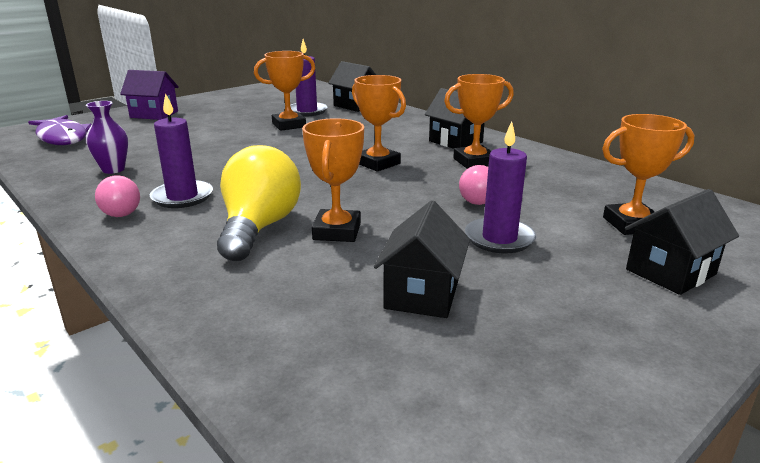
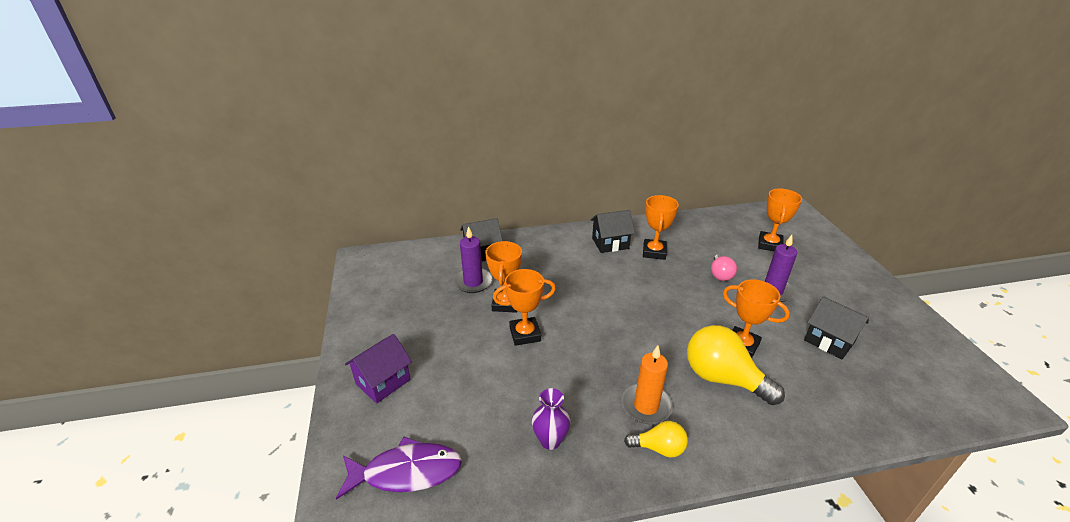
camera: 60 degrees left, 10 degrees up
(121, 211) = (659, 448): pink light bulb -> yellow light bulb
(182, 197) = (646, 406): purple candle -> orange candle
(378, 163) = (632, 290): orange trophy -> orange trophy (525, 334)
(670, 272) = (823, 260): black house -> none

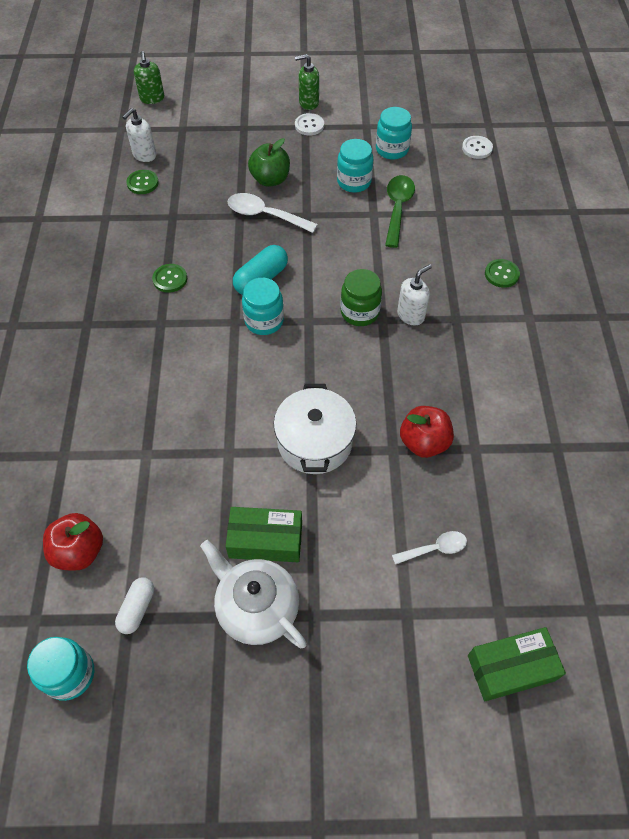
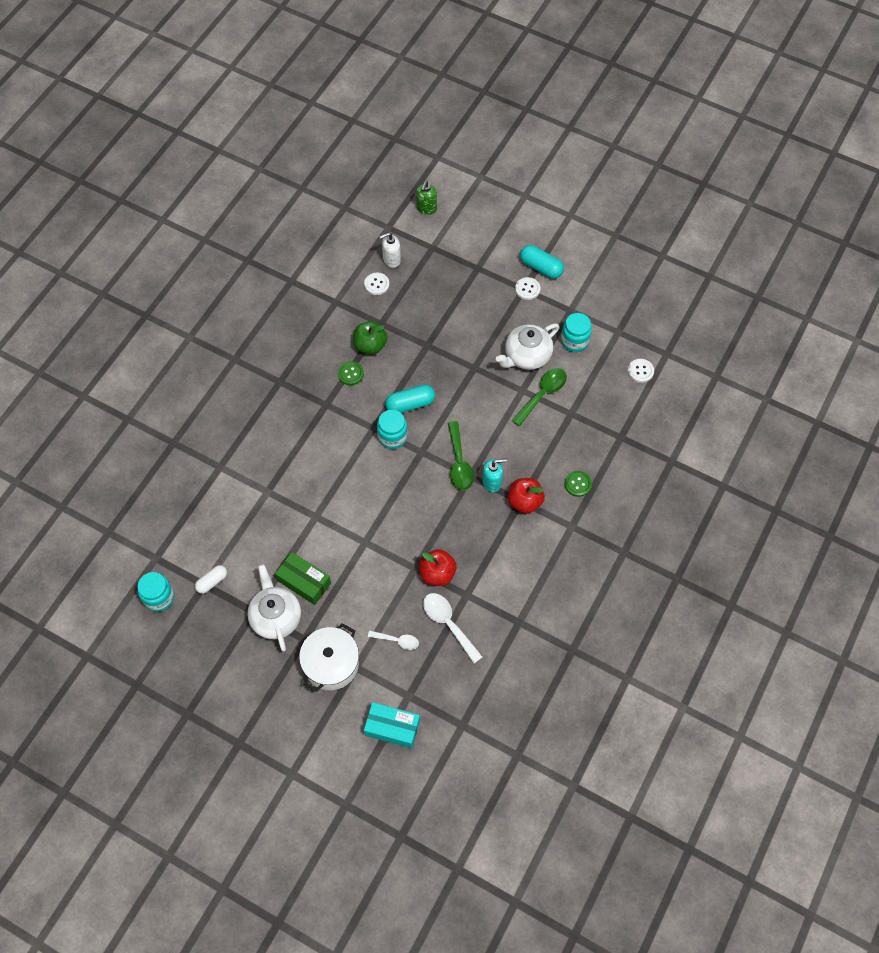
camera: 30 degrees right, 5 degrees up
(79, 551) = (198, 531): red apple -> red apple (525, 501)
(142, 183) = (376, 284): green button -> white button
(265, 215) = (445, 353): white spoon -> white spoon (448, 624)
(270, 179) = (467, 325): green apple -> green apple (370, 345)
(308, 103) = (541, 267): green soap dispenser -> turquoise capsule
(314, 442) = (371, 537): white pot -> white pot (331, 664)
(354, 182) = (526, 356): turquoise jar -> white teapot
(359, 312) = (459, 463): green jar -> green spoon
(411, 315) = (492, 482): white soap dispenser -> turquoise soap dispenser
(511, 668) = (392, 728): green box -> turquoise box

▸ Task to carry out
A verbatim transcript of the entries above is required, with the pictures left out.

▸ Response for this exercise
camera: 60 degrees left, 10 degrees up
(121, 211) = (659, 448): pink light bulb -> yellow light bulb
(182, 197) = (646, 406): purple candle -> orange candle
(378, 163) = (632, 290): orange trophy -> orange trophy (525, 334)
(670, 272) = (823, 260): black house -> none

camera: 30 degrees right, 5 degrees up
(79, 551) = (198, 531): red apple -> red apple (525, 501)
(142, 183) = (376, 284): green button -> white button
(265, 215) = (445, 353): white spoon -> white spoon (448, 624)
(270, 179) = (467, 325): green apple -> green apple (370, 345)
(308, 103) = (541, 267): green soap dispenser -> turquoise capsule
(314, 442) = (371, 537): white pot -> white pot (331, 664)
(354, 182) = (526, 356): turquoise jar -> white teapot
(359, 312) = (459, 463): green jar -> green spoon
(411, 315) = (492, 482): white soap dispenser -> turquoise soap dispenser
(511, 668) = (392, 728): green box -> turquoise box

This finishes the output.